◆ Study material
##############################
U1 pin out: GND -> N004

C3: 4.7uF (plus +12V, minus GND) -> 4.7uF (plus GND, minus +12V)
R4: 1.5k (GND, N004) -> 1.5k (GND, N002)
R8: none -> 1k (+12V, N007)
##############################
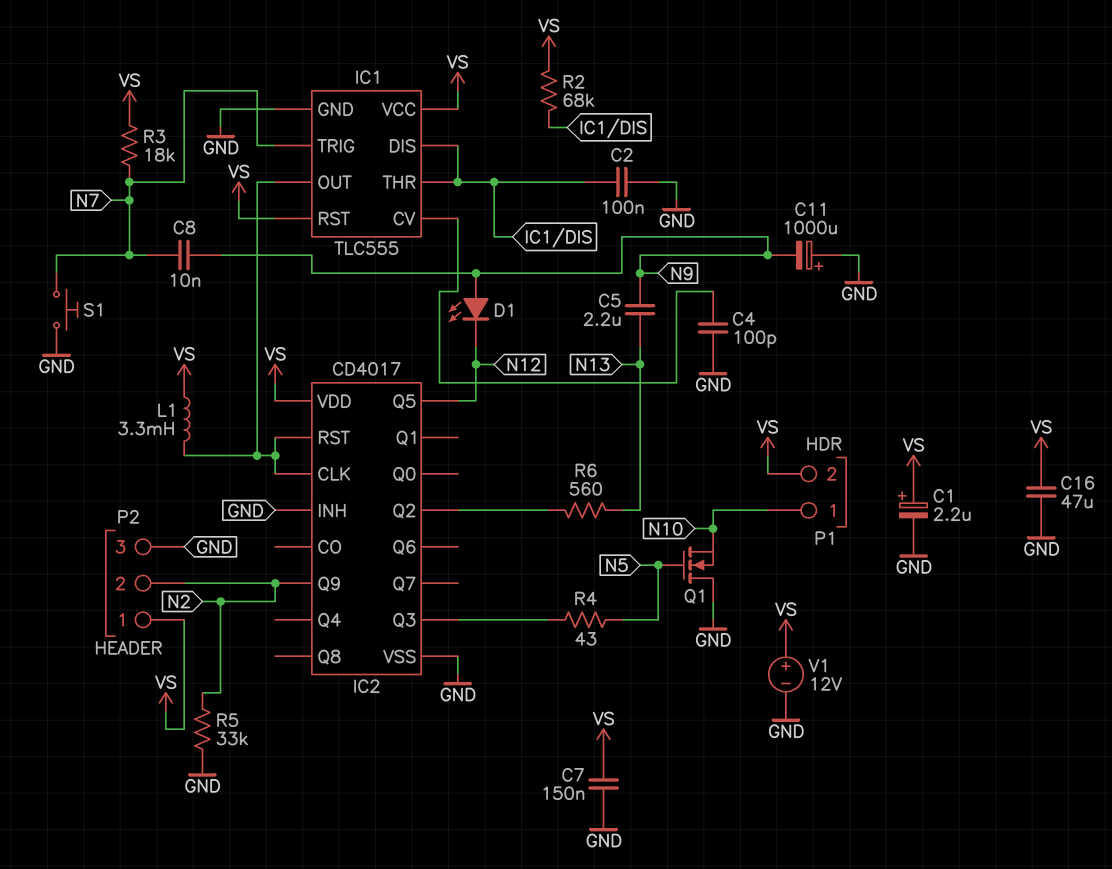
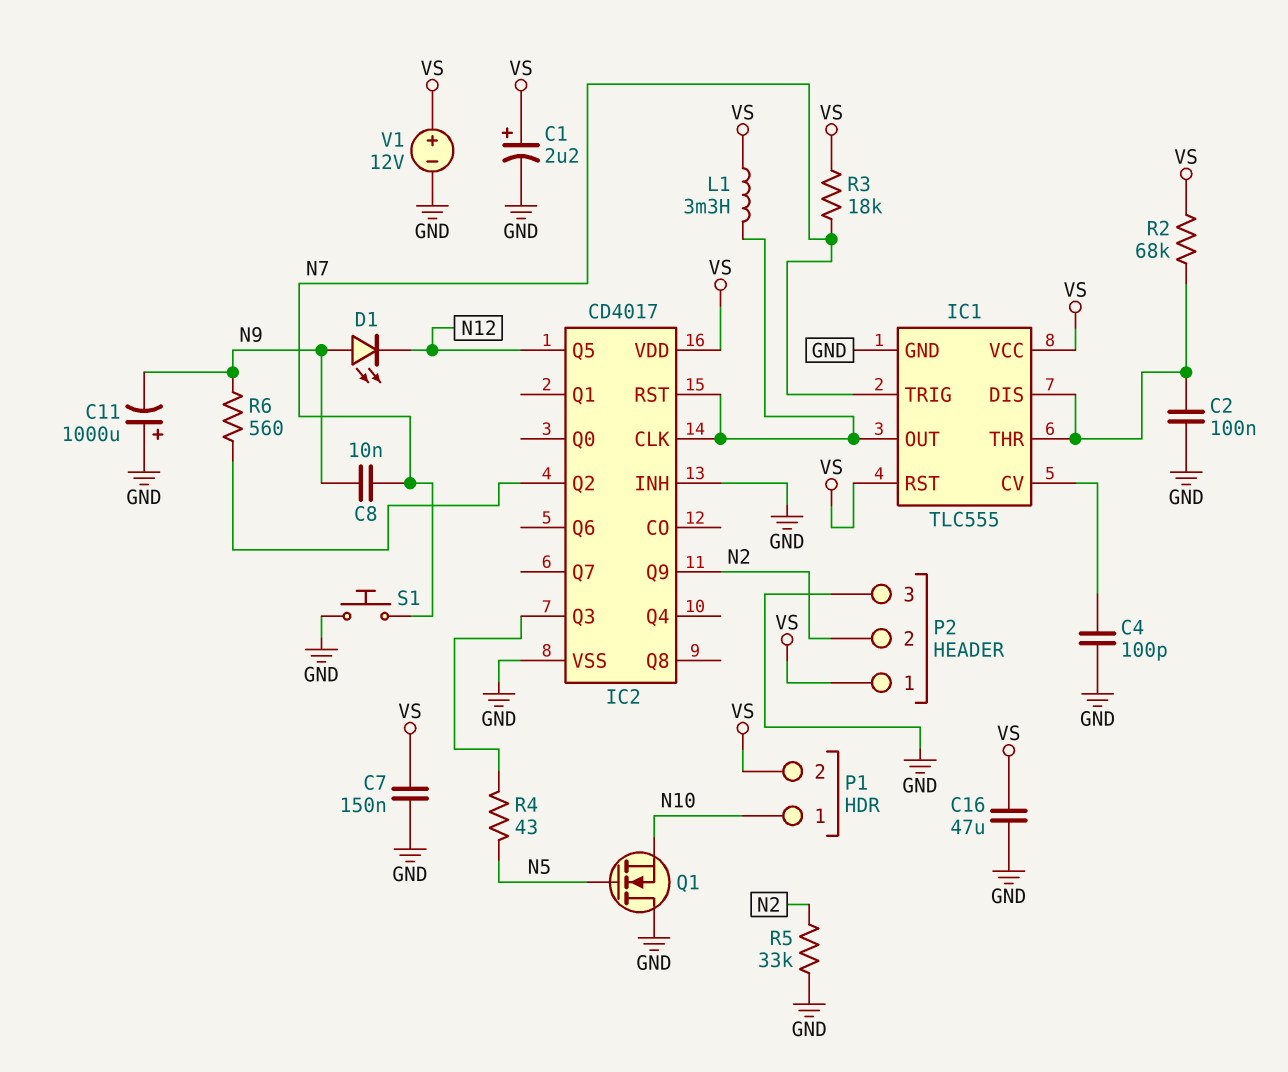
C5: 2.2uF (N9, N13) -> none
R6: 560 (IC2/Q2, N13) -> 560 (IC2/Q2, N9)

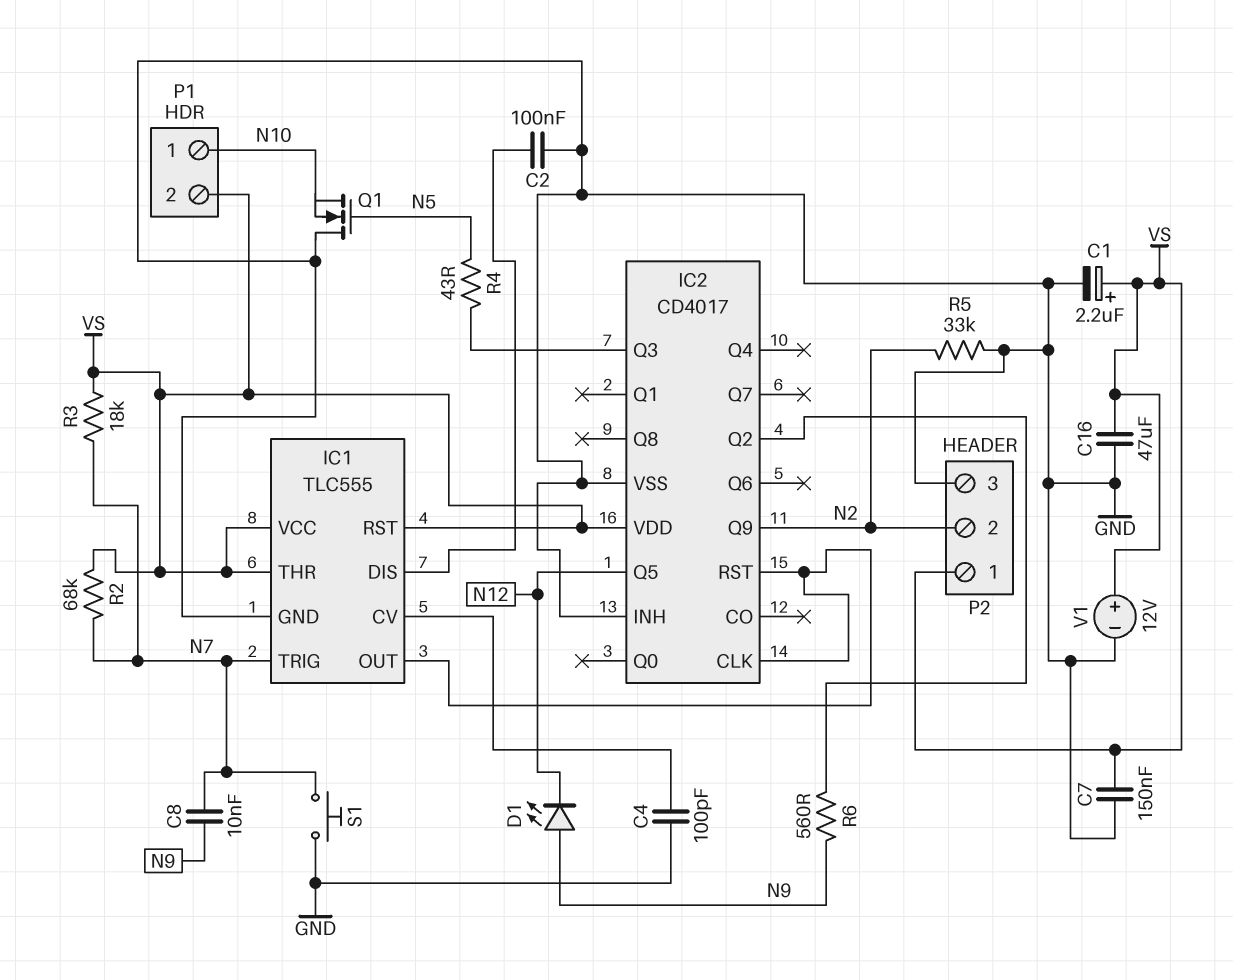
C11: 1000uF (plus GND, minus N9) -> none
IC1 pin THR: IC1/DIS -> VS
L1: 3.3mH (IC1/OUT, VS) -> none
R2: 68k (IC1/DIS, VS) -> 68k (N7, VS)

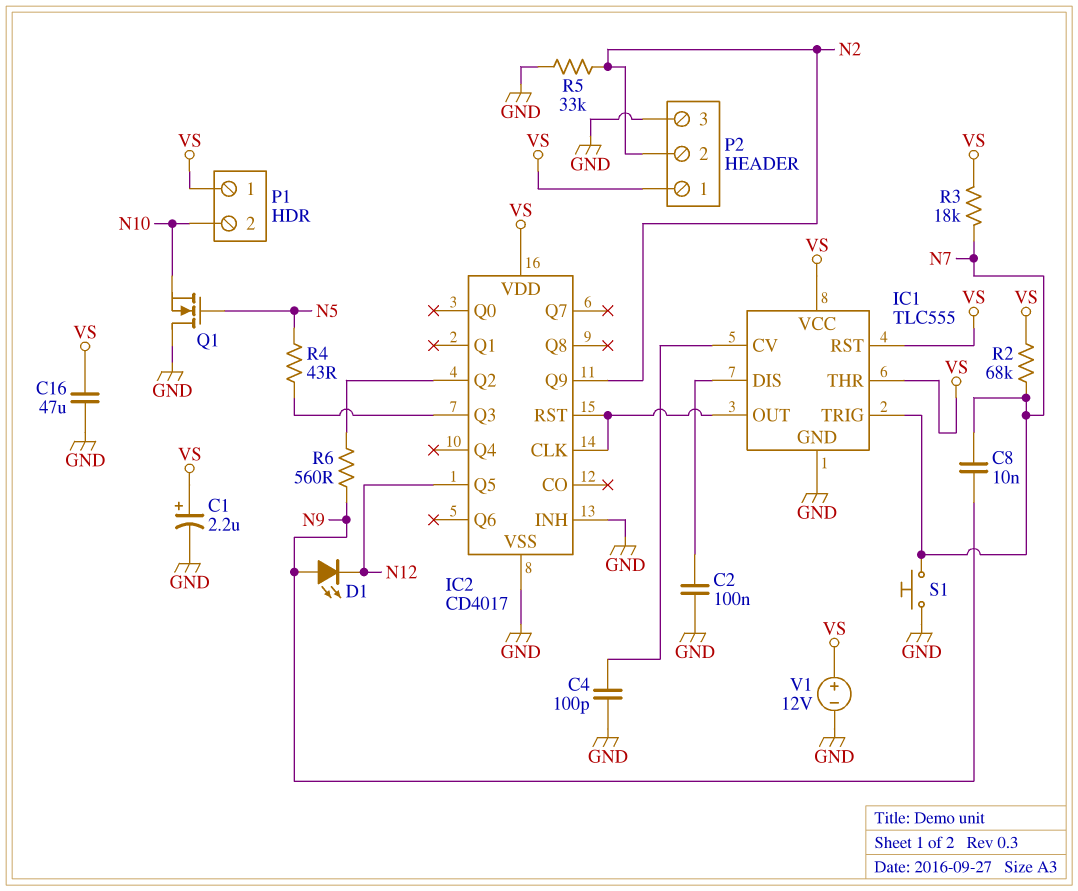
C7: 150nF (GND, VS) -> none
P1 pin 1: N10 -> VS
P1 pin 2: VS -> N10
##############################
◆ Problem description
In the data above, find the line containing "IC1 pin THR: IC1/DIS -> VS" and the line containing "P1 pin 2: VS -> N10". Repeat those two lines and everything between them exactly, minus the pictures.

◆ Written solution
IC1 pin THR: IC1/DIS -> VS
L1: 3.3mH (IC1/OUT, VS) -> none
R2: 68k (IC1/DIS, VS) -> 68k (N7, VS)

C7: 150nF (GND, VS) -> none
P1 pin 1: N10 -> VS
P1 pin 2: VS -> N10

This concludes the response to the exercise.